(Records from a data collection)
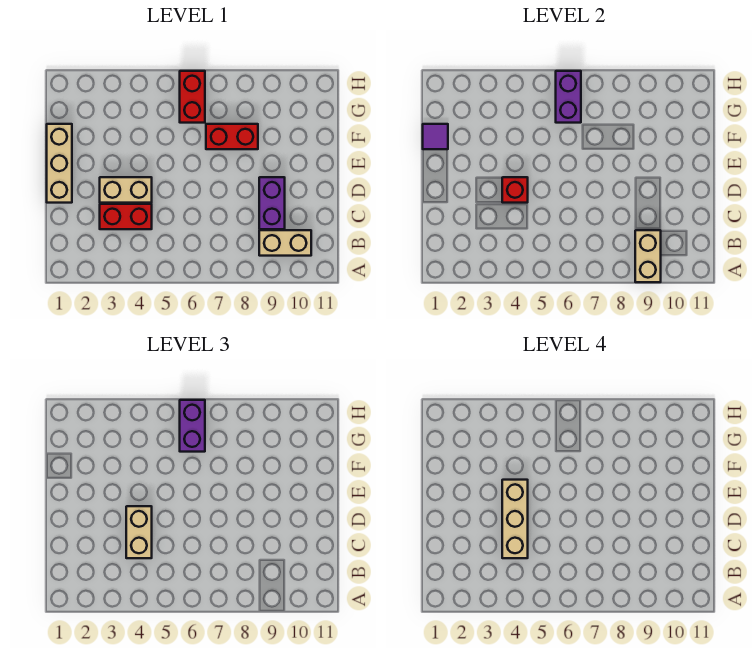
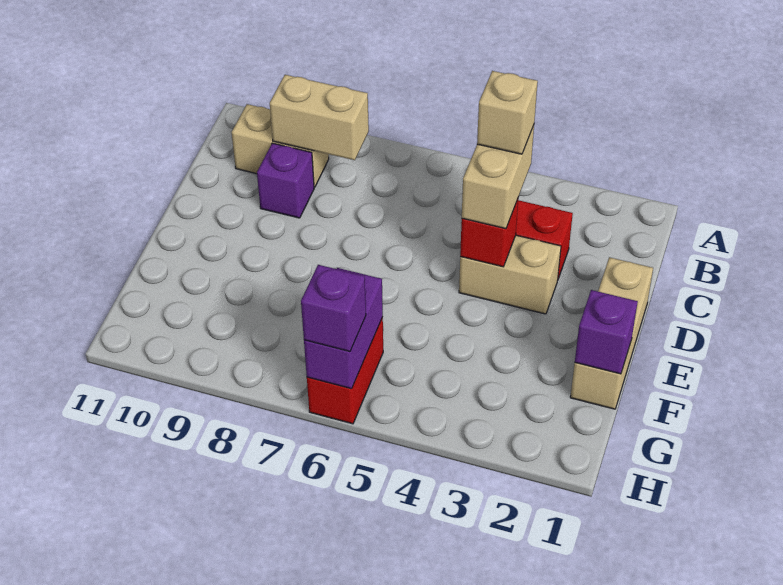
tan brick A9:B9 level 2 -> tan brick B8:B9 level 2
tan brick C4:E4 level 4 -> tan brick C4 level 4
purple brick C9:D9 level 1 -> purple brick C9 level 1
purple tile F1 level 2 -> purple brick F1 level 2
red brick F7:F8 level 1 -> none
purple brick G6:H6 level 3 -> purple brick H6 level 3

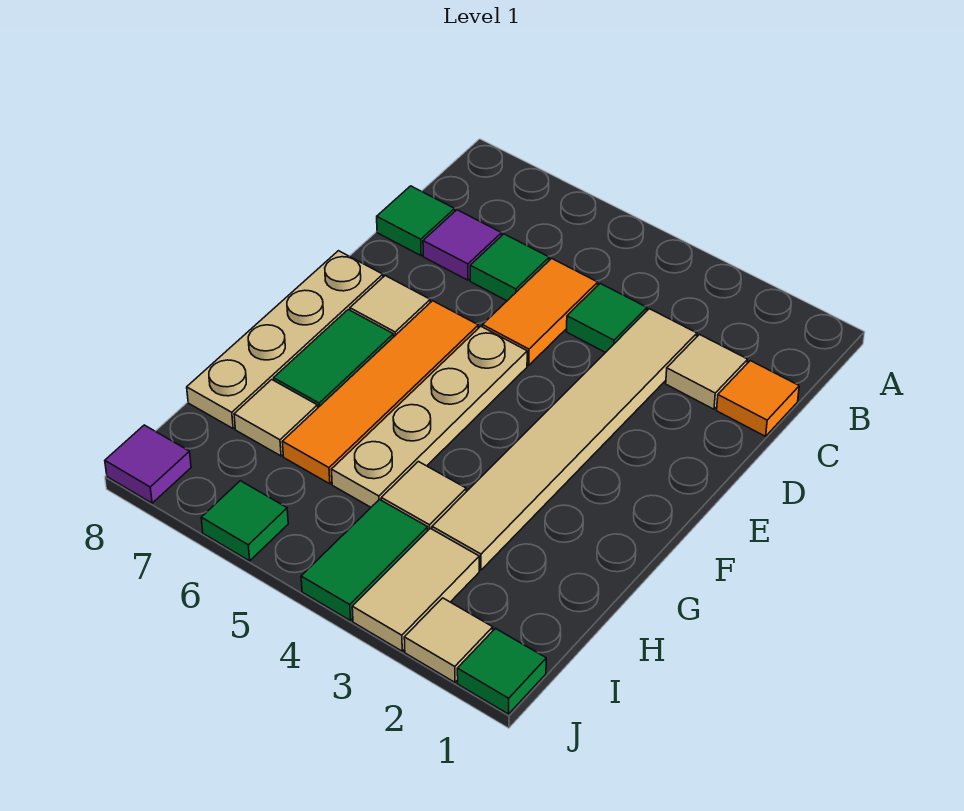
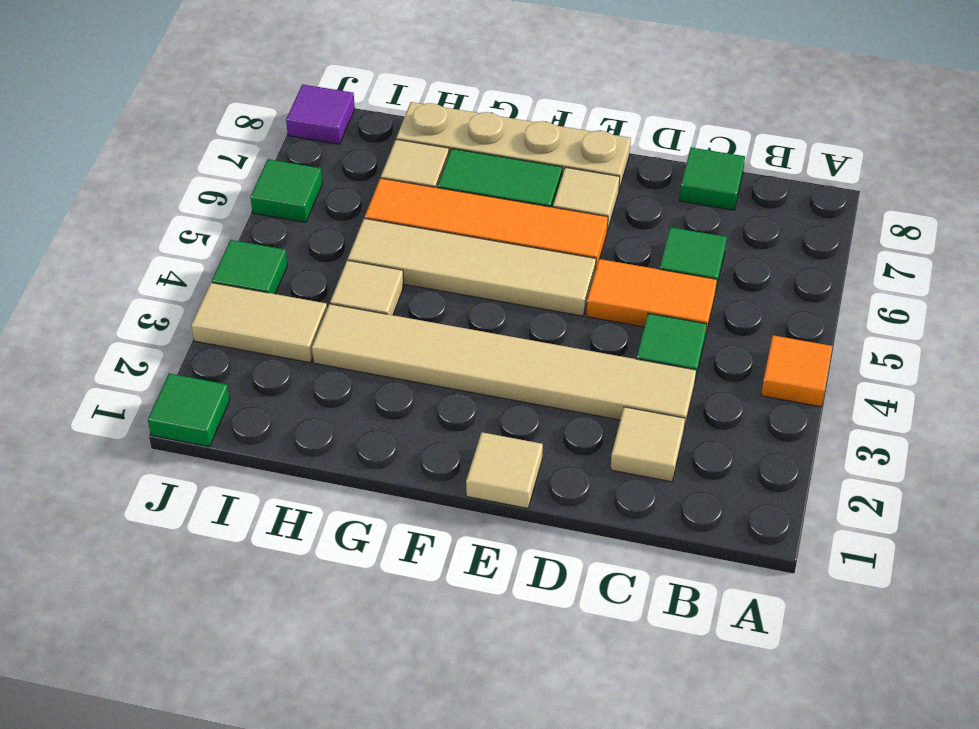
orange tile C1 level 1 -> orange tile A4 level 1
purple tile C7 level 1 -> none
tan plate E5:H5 level 1 -> tan tile E5:H5 level 1
green tile I4:J4 level 1 -> green tile J4 level 1
tan tile J2 level 1 -> tan tile E1 level 1

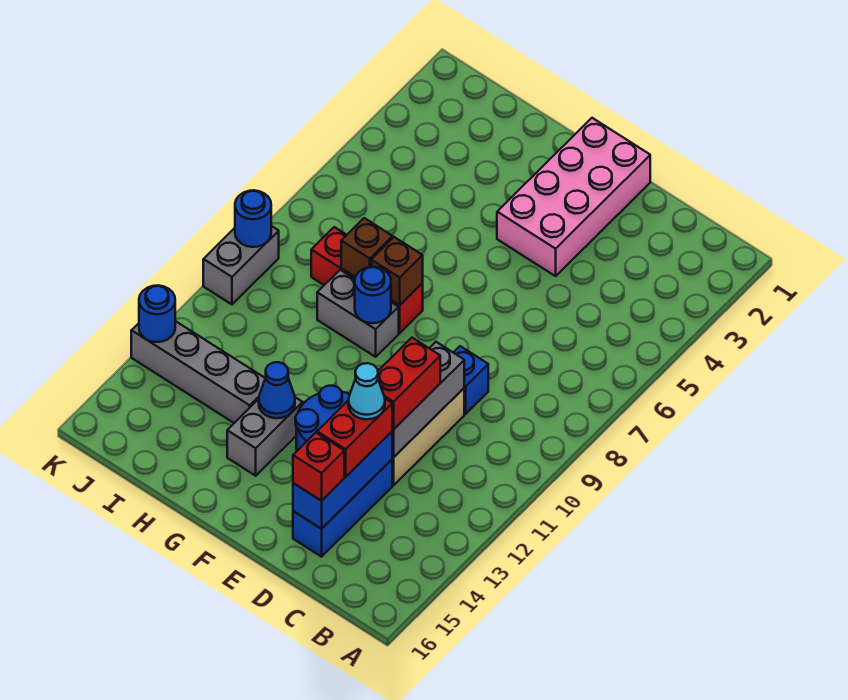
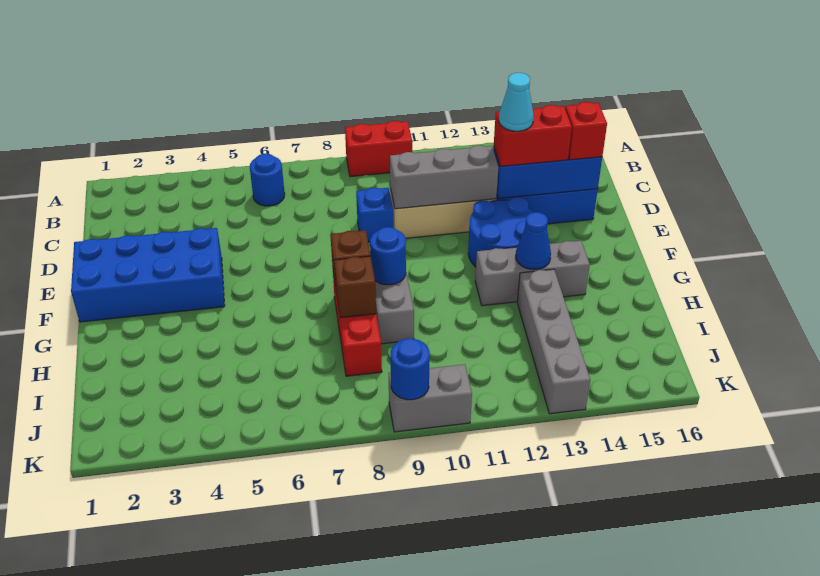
red brick D11:D12 level 3 -> red brick A9:A10 level 1
pink brick E1:F4 level 1 -> blue brick E1:F4 level 1
grey brick G13:G14 level 1 -> grey brick G12:G14 level 1
blue round brick K13 level 2 -> blue round brick B6 level 1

*What the exercise asks*.
Would you please repeat all the data word for word, but without the pictures?

*Expected answer*.
tan brick A9:B9 level 2 -> tan brick B8:B9 level 2
tan brick C4:E4 level 4 -> tan brick C4 level 4
purple brick C9:D9 level 1 -> purple brick C9 level 1
purple tile F1 level 2 -> purple brick F1 level 2
red brick F7:F8 level 1 -> none
purple brick G6:H6 level 3 -> purple brick H6 level 3

orange tile C1 level 1 -> orange tile A4 level 1
purple tile C7 level 1 -> none
tan plate E5:H5 level 1 -> tan tile E5:H5 level 1
green tile I4:J4 level 1 -> green tile J4 level 1
tan tile J2 level 1 -> tan tile E1 level 1

red brick D11:D12 level 3 -> red brick A9:A10 level 1
pink brick E1:F4 level 1 -> blue brick E1:F4 level 1
grey brick G13:G14 level 1 -> grey brick G12:G14 level 1
blue round brick K13 level 2 -> blue round brick B6 level 1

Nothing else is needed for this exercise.